## TRY IT:
Only these lines are needed: the first line of the entries below through the line with "R203: none -> 8.2k (N9, VSS)", each returned exactly.

RECORDED INFORMATION START

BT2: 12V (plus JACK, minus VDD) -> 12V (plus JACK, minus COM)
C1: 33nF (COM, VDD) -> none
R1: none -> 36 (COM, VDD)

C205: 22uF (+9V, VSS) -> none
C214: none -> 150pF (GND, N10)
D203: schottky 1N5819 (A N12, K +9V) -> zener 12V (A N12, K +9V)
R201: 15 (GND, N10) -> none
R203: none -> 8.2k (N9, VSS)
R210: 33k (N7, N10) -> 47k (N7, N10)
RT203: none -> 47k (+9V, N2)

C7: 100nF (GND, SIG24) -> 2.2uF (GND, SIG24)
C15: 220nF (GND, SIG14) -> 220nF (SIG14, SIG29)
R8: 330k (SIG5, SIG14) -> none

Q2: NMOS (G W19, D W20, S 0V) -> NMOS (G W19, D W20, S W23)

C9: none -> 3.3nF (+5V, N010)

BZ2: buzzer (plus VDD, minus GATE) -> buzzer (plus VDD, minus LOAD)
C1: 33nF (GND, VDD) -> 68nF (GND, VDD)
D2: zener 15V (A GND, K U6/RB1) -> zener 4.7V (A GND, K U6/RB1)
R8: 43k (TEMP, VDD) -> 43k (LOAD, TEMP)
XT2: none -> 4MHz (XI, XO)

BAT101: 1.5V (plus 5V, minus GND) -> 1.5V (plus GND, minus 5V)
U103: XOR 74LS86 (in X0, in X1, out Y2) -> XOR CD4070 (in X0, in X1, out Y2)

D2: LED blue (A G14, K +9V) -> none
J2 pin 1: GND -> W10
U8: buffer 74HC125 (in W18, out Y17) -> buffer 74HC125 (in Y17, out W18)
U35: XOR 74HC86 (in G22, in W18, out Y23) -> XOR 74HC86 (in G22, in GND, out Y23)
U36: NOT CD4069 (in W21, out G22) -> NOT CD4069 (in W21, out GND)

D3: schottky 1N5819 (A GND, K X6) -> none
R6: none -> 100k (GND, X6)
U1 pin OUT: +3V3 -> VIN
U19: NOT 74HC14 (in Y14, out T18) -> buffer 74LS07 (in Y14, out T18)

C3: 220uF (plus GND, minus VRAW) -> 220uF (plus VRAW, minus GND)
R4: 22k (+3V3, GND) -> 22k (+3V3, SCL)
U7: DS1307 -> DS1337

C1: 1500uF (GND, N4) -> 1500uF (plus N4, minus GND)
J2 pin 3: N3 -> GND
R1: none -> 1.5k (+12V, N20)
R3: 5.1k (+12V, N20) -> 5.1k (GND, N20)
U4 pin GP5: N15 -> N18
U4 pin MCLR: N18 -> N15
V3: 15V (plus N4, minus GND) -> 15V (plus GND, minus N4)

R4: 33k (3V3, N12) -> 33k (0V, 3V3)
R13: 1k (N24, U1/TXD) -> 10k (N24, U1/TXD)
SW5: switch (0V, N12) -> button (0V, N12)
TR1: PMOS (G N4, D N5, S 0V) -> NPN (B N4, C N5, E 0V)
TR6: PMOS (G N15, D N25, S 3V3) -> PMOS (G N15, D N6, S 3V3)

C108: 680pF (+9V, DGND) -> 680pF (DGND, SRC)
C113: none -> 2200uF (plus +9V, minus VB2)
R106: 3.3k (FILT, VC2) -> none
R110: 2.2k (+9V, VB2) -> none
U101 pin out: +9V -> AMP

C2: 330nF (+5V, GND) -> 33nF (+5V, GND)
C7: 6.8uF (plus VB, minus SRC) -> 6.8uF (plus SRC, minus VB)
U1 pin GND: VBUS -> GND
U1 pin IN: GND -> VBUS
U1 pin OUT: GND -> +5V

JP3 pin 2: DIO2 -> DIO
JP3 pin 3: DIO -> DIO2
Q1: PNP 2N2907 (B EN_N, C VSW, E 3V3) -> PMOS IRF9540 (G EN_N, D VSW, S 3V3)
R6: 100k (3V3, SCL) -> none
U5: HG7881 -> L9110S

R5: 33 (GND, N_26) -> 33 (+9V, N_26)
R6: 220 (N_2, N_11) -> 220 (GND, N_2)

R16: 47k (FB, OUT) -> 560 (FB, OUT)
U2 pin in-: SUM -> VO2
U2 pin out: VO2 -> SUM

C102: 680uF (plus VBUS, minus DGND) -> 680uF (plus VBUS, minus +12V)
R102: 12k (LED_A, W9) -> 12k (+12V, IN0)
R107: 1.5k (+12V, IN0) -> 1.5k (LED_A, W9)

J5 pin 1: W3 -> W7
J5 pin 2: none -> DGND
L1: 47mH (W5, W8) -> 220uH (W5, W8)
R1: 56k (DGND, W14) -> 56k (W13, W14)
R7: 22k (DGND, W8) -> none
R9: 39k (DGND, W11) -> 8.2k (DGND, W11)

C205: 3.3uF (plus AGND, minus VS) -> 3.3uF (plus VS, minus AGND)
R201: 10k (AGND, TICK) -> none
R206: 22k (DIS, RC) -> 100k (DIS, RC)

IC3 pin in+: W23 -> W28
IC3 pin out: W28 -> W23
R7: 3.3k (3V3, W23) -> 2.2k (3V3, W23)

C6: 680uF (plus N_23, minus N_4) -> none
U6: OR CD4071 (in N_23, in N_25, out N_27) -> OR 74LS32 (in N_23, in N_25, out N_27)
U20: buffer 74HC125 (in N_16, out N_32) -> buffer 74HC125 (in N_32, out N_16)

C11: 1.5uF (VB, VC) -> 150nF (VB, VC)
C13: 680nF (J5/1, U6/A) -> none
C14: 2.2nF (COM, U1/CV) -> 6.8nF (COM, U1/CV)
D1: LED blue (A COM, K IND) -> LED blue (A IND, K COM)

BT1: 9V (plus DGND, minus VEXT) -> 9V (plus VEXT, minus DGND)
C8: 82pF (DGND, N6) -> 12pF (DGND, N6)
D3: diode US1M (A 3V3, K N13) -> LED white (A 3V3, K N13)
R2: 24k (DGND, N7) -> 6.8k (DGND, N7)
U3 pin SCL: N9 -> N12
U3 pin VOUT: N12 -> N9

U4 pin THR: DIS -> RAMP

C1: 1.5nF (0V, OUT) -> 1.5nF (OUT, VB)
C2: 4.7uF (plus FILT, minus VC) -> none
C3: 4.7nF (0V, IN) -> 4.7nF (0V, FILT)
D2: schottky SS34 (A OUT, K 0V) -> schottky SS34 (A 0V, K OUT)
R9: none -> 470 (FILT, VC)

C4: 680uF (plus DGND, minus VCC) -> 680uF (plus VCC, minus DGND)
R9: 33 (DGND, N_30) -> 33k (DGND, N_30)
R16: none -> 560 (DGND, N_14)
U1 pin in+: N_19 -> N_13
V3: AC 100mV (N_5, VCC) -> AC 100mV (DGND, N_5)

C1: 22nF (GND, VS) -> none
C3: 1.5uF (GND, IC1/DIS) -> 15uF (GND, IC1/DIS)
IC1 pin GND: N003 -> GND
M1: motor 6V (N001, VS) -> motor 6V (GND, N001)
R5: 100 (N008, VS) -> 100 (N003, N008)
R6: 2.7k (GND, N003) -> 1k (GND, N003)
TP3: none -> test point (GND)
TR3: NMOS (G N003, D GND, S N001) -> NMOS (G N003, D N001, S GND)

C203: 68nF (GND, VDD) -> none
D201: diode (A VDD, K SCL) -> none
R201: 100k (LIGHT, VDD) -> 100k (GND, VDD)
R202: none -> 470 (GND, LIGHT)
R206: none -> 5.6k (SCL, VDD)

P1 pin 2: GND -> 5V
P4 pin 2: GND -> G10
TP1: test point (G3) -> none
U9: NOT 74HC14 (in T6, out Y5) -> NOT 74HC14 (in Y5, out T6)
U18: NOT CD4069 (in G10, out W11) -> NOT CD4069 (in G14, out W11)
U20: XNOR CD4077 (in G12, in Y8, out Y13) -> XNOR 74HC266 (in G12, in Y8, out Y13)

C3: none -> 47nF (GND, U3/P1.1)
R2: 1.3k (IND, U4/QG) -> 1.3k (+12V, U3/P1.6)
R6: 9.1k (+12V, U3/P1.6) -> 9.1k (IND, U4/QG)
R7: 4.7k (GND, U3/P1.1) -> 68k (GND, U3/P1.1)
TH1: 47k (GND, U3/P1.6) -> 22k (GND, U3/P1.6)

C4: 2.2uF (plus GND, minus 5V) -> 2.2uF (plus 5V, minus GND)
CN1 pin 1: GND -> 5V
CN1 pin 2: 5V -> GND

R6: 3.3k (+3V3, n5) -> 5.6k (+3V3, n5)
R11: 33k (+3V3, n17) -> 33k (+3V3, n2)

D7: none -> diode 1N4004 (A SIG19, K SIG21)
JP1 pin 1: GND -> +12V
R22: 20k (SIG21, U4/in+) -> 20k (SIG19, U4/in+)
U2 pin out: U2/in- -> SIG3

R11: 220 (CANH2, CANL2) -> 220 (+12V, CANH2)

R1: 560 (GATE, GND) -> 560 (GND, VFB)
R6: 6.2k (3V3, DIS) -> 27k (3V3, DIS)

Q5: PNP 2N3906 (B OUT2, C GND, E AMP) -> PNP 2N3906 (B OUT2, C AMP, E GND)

RECORDED INFORMATION END

## RESPONSE BELOW:
BT2: 12V (plus JACK, minus VDD) -> 12V (plus JACK, minus COM)
C1: 33nF (COM, VDD) -> none
R1: none -> 36 (COM, VDD)

C205: 22uF (+9V, VSS) -> none
C214: none -> 150pF (GND, N10)
D203: schottky 1N5819 (A N12, K +9V) -> zener 12V (A N12, K +9V)
R201: 15 (GND, N10) -> none
R203: none -> 8.2k (N9, VSS)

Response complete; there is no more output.